---------- Material to process ----------

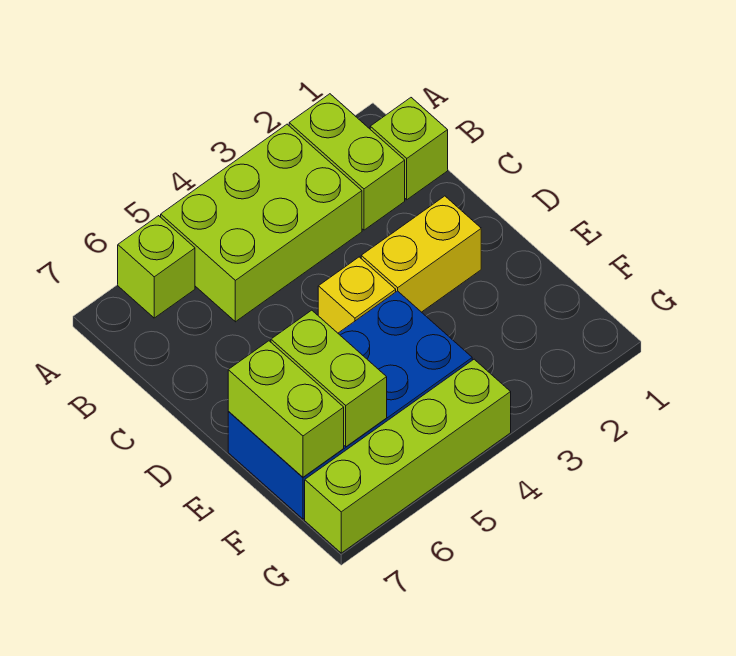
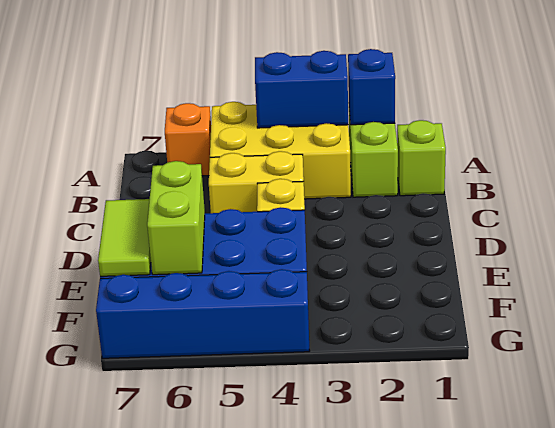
none -> blue brick A2 level 2
lime brick A3:B5 level 1 -> yellow brick A3:B5 level 1
none -> blue brick A3:A4 level 2
lime brick A6 level 1 -> orange brick A6 level 1
yellow brick D2:D3 level 1 -> yellow brick C4:C5 level 1
lime brick E7:F7 level 2 -> lime tile E7:F7 level 2
lime brick G4:G7 level 1 -> blue brick G4:G7 level 1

----------

Task directions :: Reproduce the entries above exactly. Do not include the images.

Exercise answer ::
none -> blue brick A2 level 2
lime brick A3:B5 level 1 -> yellow brick A3:B5 level 1
none -> blue brick A3:A4 level 2
lime brick A6 level 1 -> orange brick A6 level 1
yellow brick D2:D3 level 1 -> yellow brick C4:C5 level 1
lime brick E7:F7 level 2 -> lime tile E7:F7 level 2
lime brick G4:G7 level 1 -> blue brick G4:G7 level 1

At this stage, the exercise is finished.